[Try it]
Please repeat, exactly as written, the line containing "cyan slope D4:E5 level 2 top 5" and every line after it through the end of the records below.

___ Input for this task

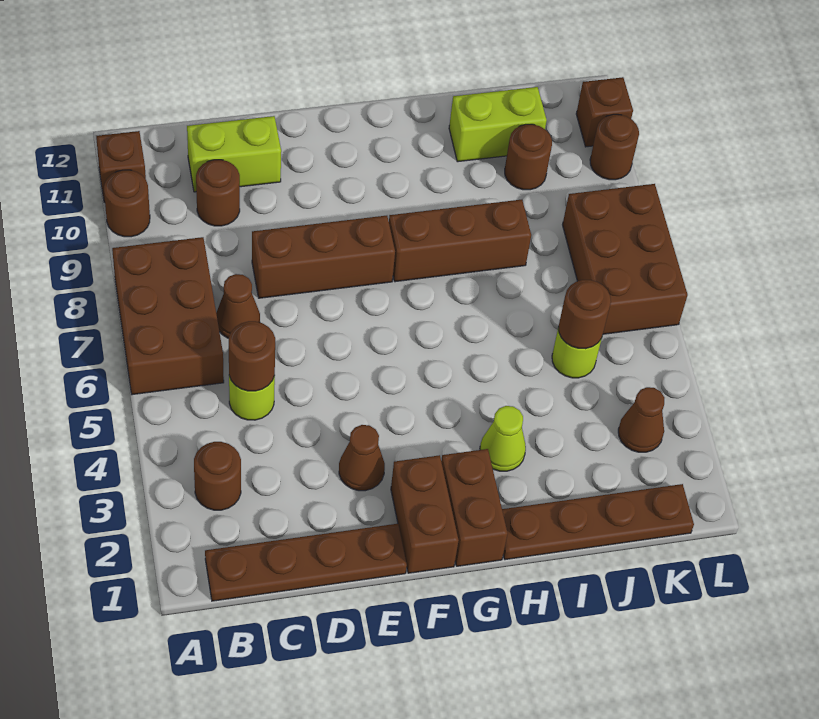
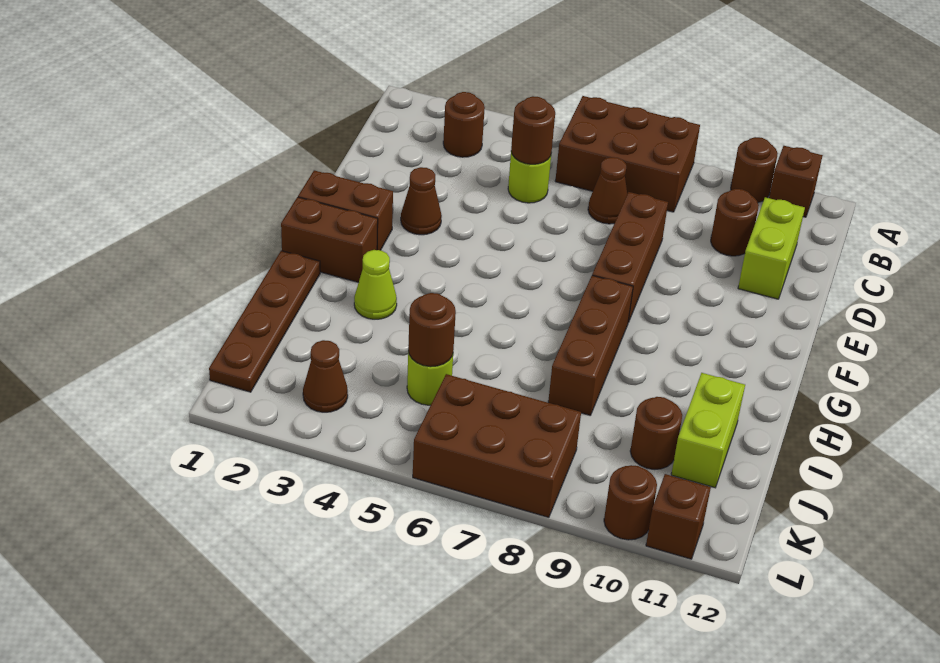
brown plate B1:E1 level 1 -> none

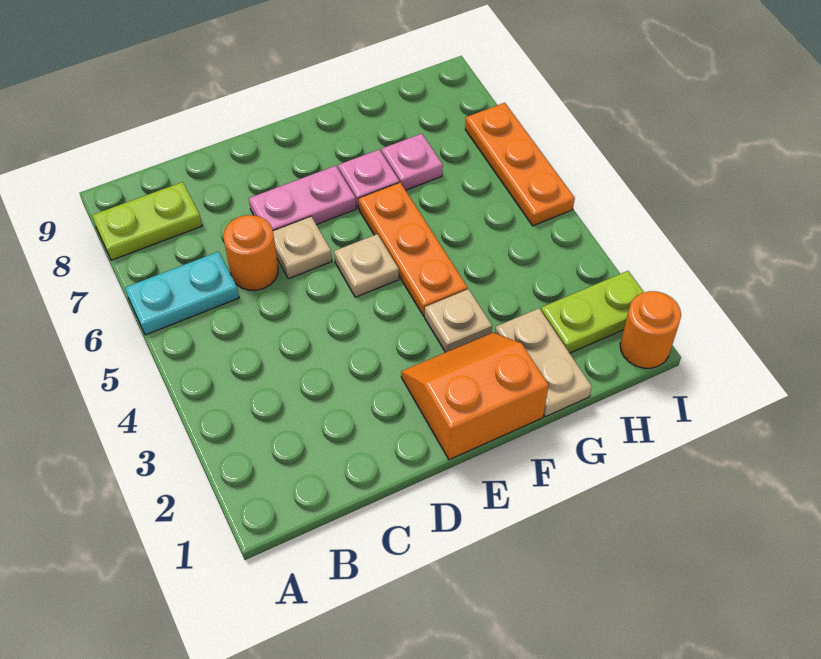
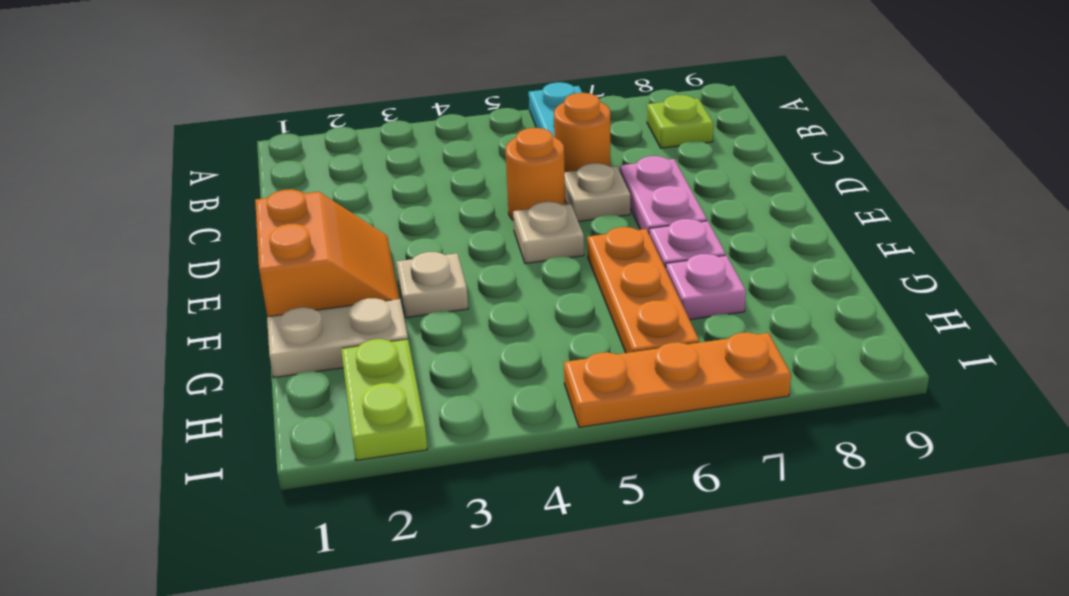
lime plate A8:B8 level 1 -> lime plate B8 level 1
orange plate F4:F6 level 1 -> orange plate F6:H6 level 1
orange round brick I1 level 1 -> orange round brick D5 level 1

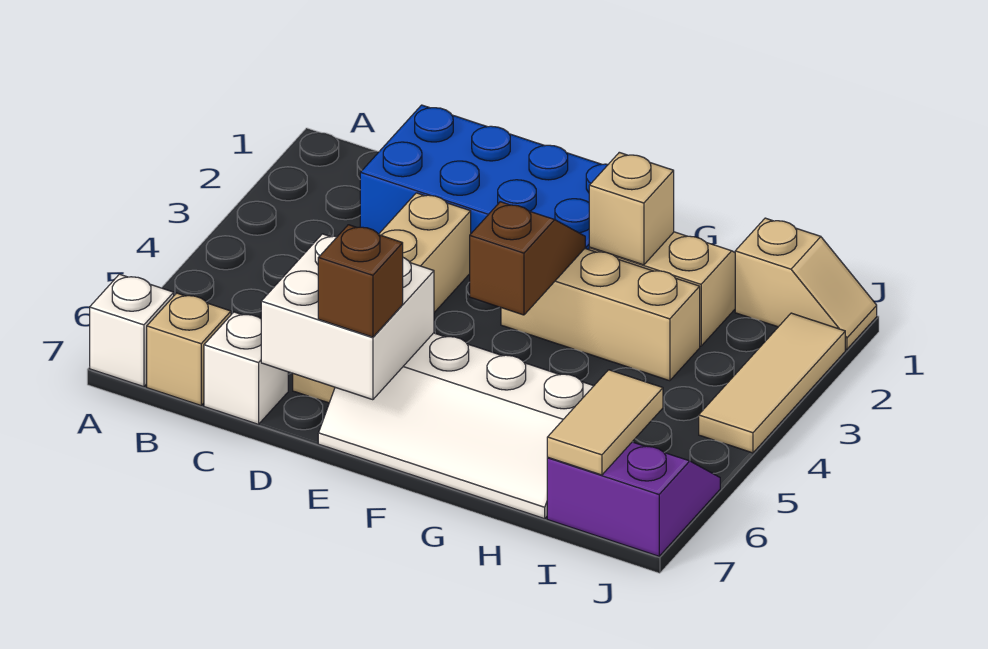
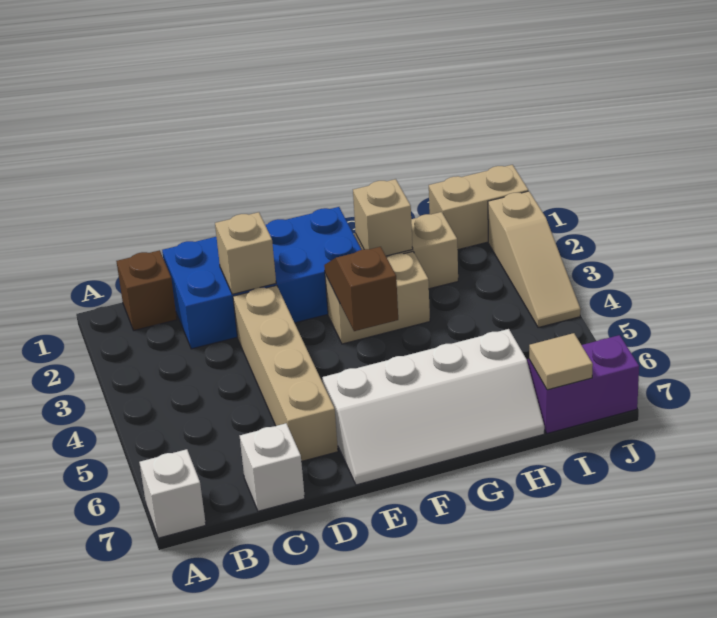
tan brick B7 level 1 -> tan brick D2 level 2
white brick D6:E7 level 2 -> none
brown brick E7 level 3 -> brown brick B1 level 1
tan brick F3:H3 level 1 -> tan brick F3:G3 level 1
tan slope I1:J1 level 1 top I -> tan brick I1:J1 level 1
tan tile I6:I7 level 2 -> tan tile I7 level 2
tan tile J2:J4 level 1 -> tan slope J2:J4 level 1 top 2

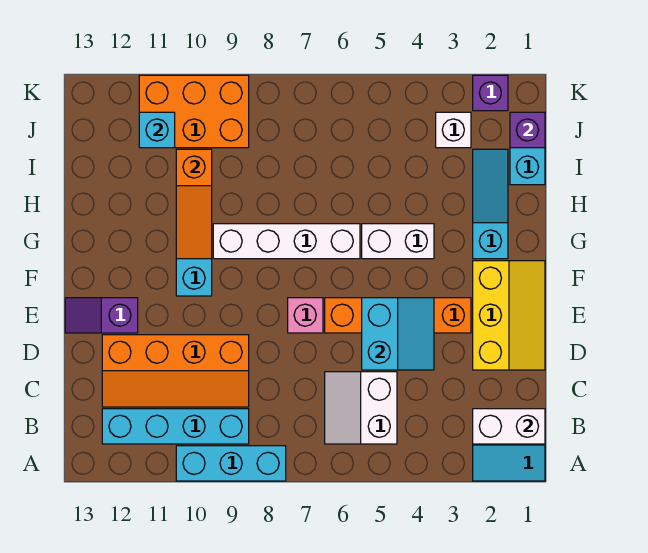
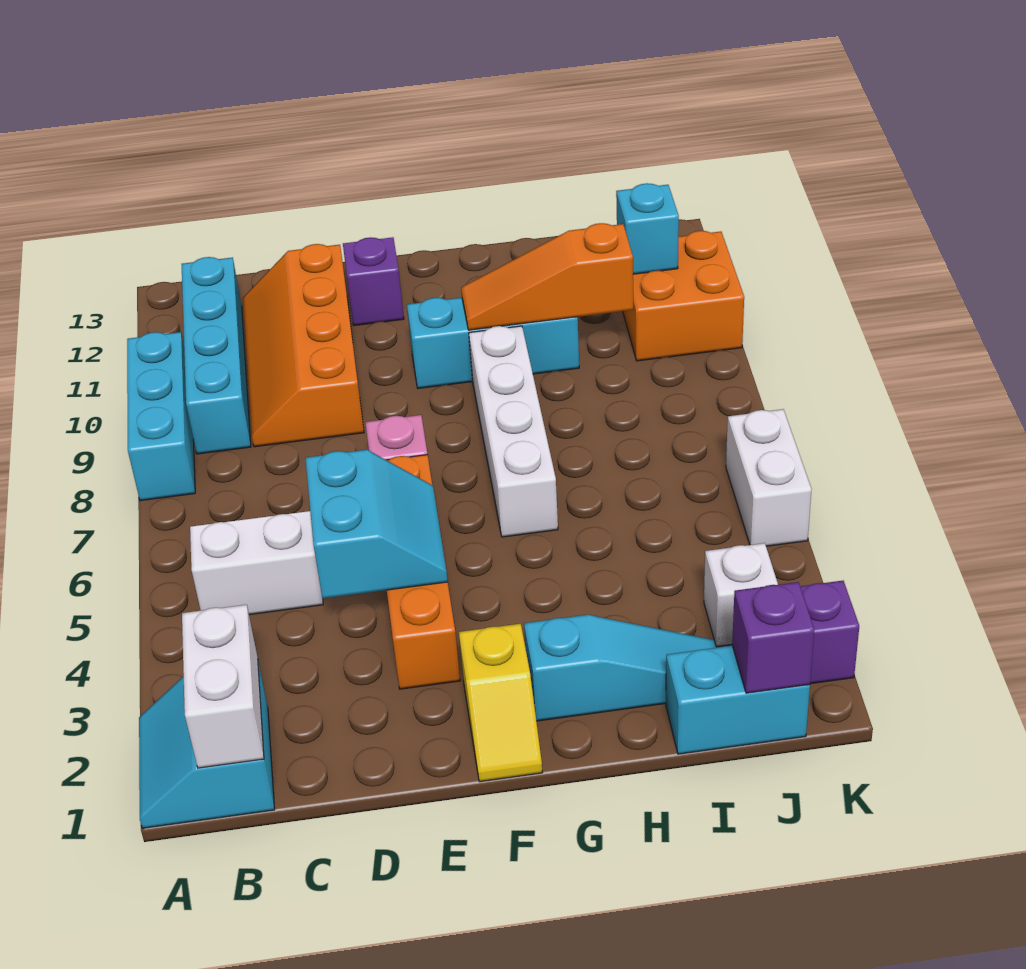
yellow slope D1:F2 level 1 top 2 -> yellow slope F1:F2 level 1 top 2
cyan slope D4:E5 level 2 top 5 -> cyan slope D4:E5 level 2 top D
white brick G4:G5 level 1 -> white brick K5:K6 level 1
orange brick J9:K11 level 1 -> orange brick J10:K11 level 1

______

[Exercise response]
cyan slope D4:E5 level 2 top 5 -> cyan slope D4:E5 level 2 top D
white brick G4:G5 level 1 -> white brick K5:K6 level 1
orange brick J9:K11 level 1 -> orange brick J10:K11 level 1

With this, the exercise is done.